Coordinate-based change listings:
________________________________________
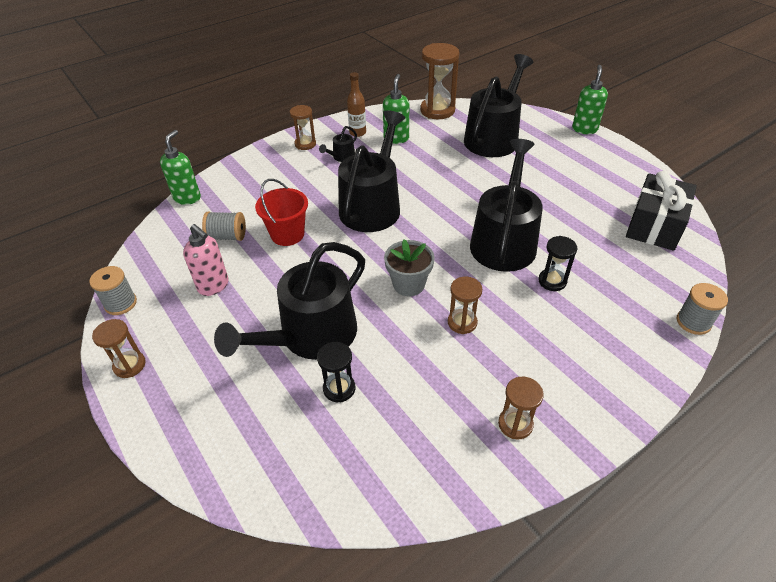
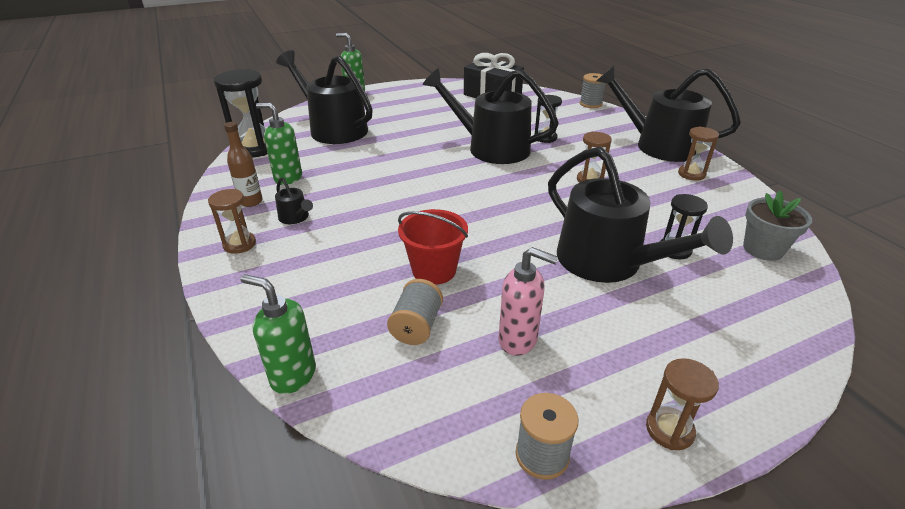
camera: 80 degrees left, 10 degrees down
pink soap dispenser [183,224,229,296] -> pink soap dispenser turned 60 degrees clockwise [498,247,558,356]
black watering can [338,110,405,232] -> black watering can moved to [596,66,741,162]
grey flower pot [384,239,435,296] -> grey flower pot moved to [743,191,812,261]
brown hourglass [420,43,459,119] -> black hourglass [214,69,268,158]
________________________________________
■ REQUIRED ACTION ■
Please say how many lines in the records above contain the string "moved", giving no other words.

■ OUTPUT ■
2